**EXERCISE BRIEF:**
Only one portion of the data is to be written out: from the line bearing "gift (black) |" through the line bearing "moved | teddy". Write it exactly as it appears.

___ MATERIALS PROVIDED

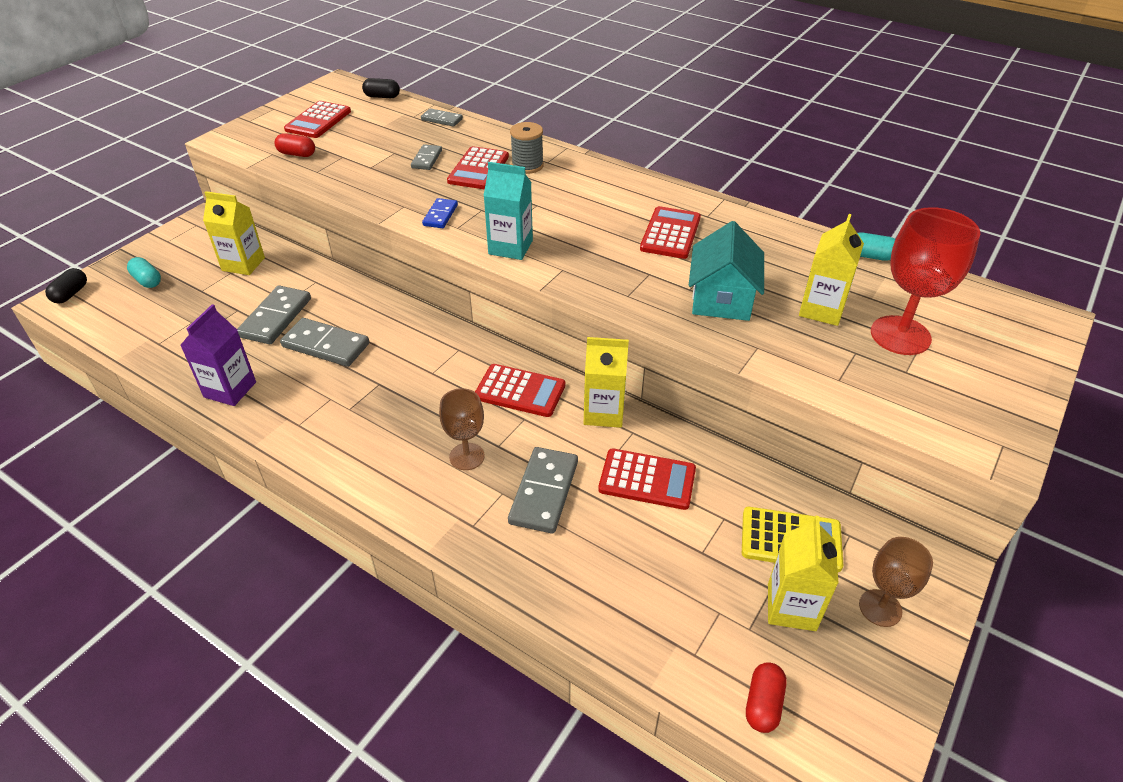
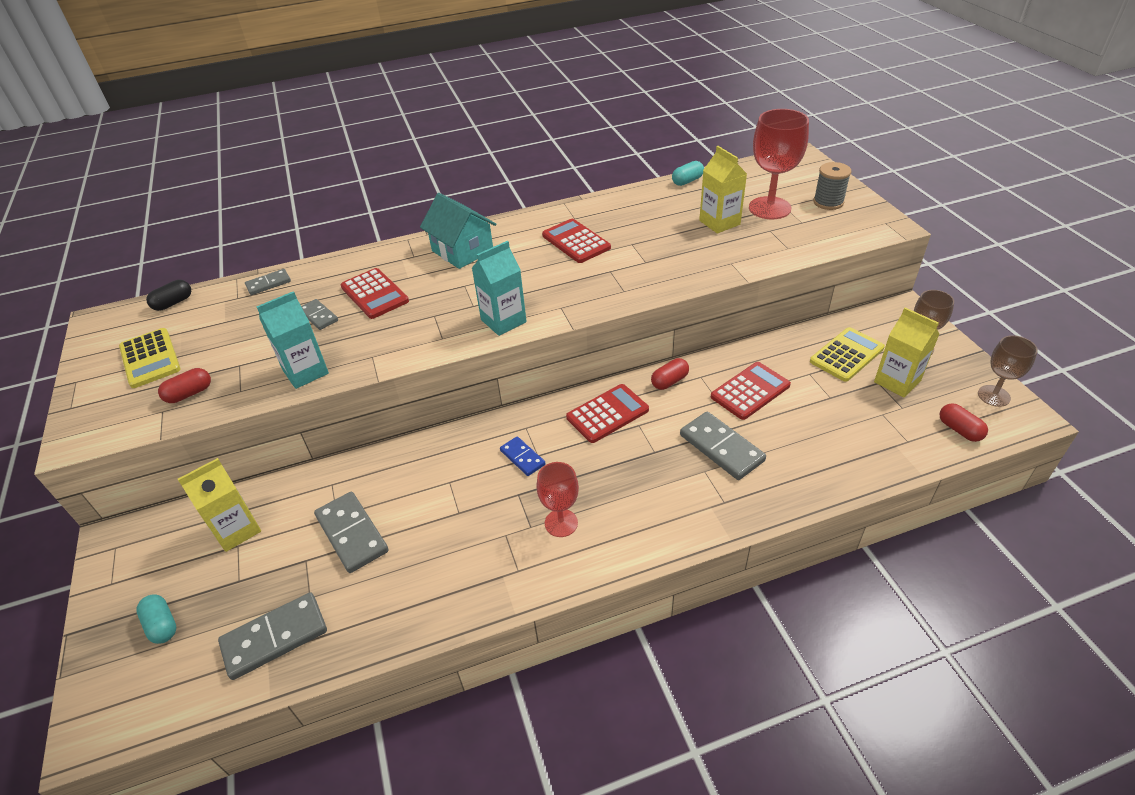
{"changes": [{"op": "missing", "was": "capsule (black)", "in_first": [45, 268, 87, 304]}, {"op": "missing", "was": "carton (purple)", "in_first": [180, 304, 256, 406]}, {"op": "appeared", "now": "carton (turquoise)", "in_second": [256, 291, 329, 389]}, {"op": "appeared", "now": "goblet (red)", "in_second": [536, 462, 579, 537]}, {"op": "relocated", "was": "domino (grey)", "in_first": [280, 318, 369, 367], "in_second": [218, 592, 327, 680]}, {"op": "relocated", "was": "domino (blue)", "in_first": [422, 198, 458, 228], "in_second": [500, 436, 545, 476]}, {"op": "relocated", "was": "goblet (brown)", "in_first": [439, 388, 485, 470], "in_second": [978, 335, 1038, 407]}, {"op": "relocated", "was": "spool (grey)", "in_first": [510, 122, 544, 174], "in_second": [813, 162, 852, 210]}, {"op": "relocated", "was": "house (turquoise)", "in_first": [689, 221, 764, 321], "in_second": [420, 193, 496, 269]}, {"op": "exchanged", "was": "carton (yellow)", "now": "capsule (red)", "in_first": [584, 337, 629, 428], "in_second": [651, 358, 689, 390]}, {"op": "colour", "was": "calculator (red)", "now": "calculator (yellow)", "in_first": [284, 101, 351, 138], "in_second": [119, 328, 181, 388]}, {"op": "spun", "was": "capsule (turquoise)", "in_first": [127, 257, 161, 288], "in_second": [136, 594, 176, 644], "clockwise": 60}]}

______
___ MATERIALS PROVIDED

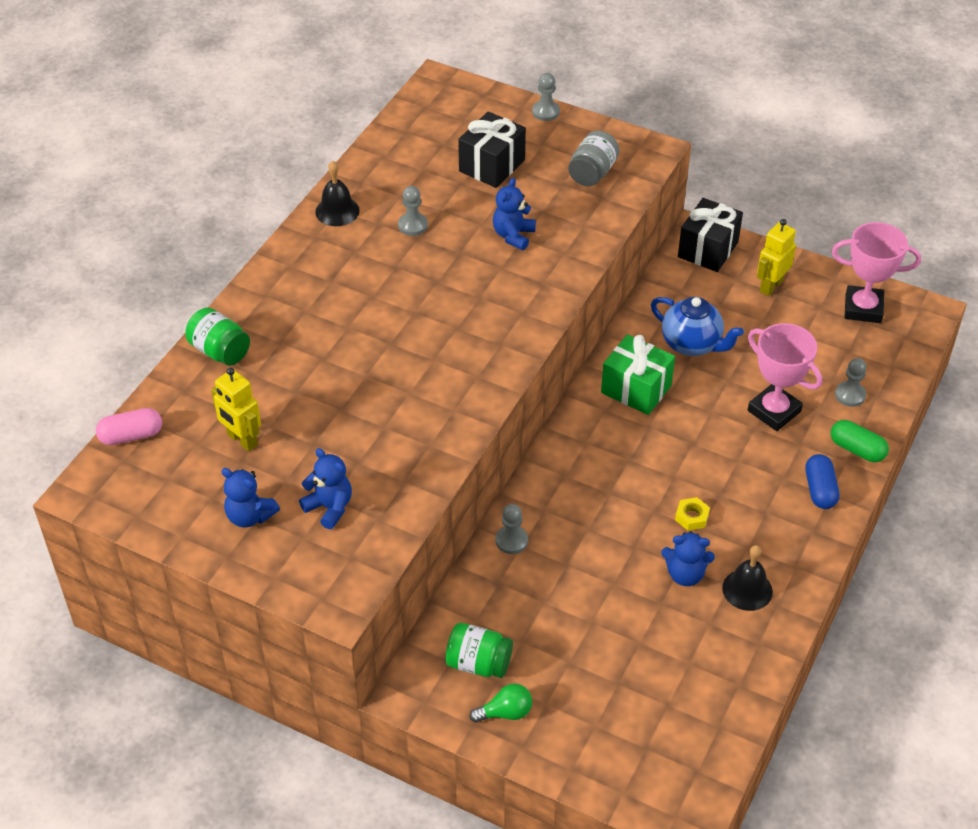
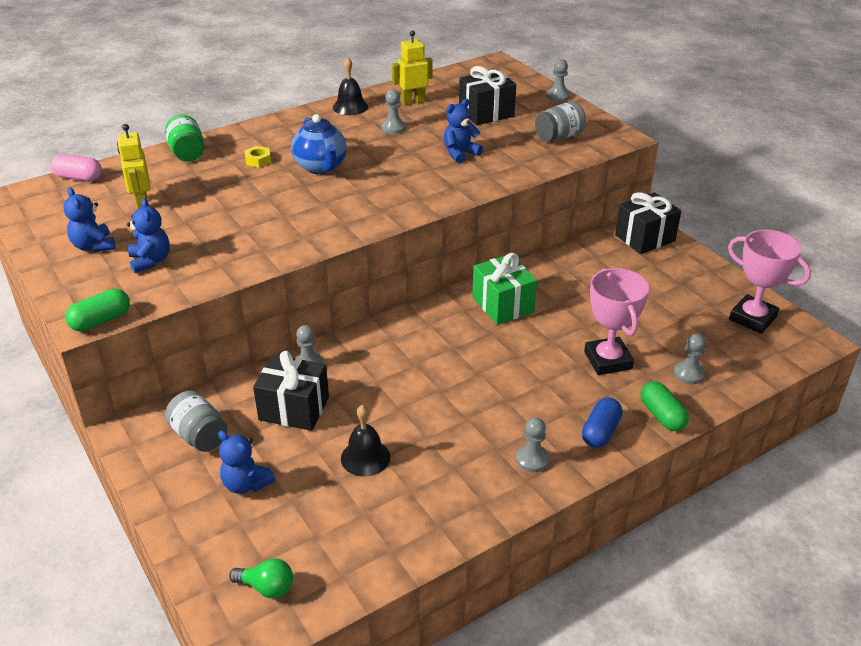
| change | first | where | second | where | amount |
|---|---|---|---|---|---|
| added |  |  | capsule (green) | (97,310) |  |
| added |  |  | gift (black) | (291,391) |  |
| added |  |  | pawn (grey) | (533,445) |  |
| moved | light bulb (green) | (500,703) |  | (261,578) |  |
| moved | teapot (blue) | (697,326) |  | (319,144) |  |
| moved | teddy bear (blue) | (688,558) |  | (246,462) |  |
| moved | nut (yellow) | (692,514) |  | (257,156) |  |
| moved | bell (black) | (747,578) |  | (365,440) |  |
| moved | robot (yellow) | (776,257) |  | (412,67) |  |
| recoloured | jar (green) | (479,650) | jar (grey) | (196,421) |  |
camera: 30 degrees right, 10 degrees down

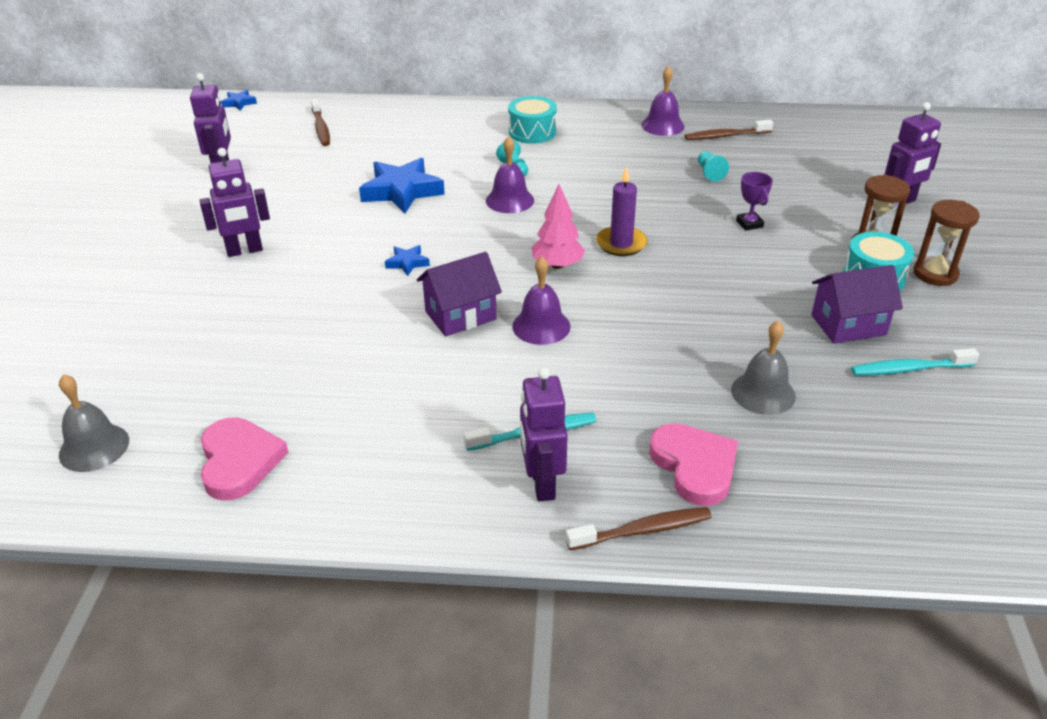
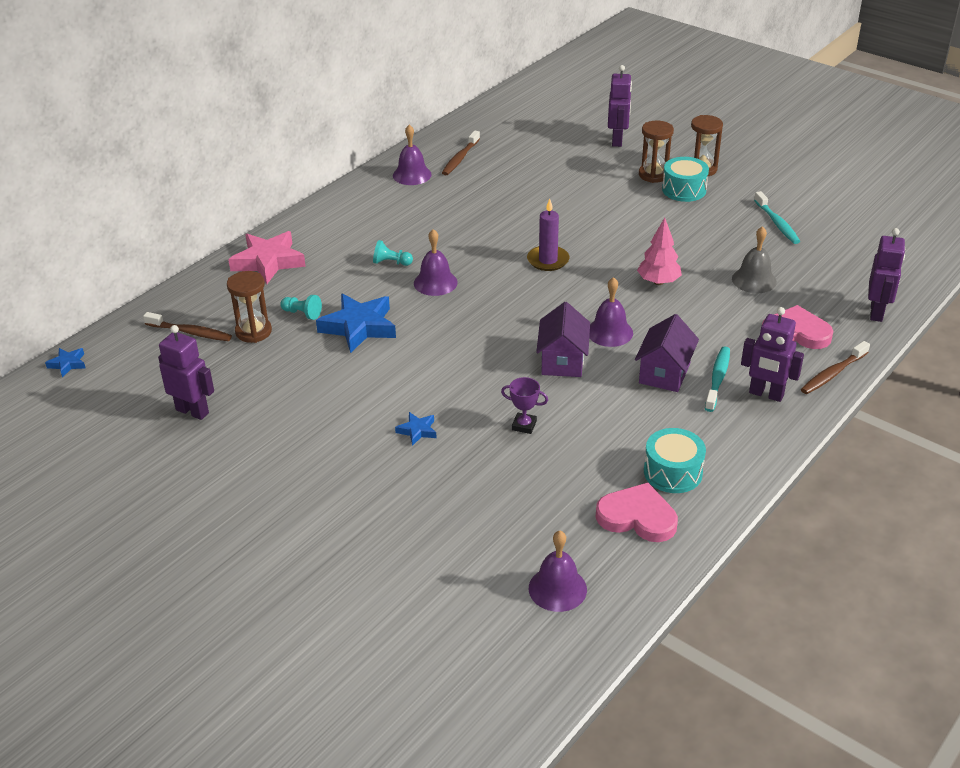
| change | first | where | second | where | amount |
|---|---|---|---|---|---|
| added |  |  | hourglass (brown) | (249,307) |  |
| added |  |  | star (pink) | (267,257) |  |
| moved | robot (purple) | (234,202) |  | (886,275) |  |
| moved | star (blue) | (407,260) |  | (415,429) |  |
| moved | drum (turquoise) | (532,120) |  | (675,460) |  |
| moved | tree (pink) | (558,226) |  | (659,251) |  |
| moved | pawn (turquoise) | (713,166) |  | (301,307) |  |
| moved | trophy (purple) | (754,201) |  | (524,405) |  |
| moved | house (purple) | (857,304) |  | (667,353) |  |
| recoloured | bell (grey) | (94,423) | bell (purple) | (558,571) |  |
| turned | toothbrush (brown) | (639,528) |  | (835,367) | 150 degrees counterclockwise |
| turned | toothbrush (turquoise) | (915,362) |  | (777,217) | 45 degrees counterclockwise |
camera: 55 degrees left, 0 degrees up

______

**WORKED SOLUTION:**
| added |  |  | gift (black) | (291,391) |  |
| added |  |  | pawn (grey) | (533,445) |  |
| moved | light bulb (green) | (500,703) |  | (261,578) |  |
| moved | teapot (blue) | (697,326) |  | (319,144) |  |
| moved | teddy bear (blue) | (688,558) |  | (246,462) |  |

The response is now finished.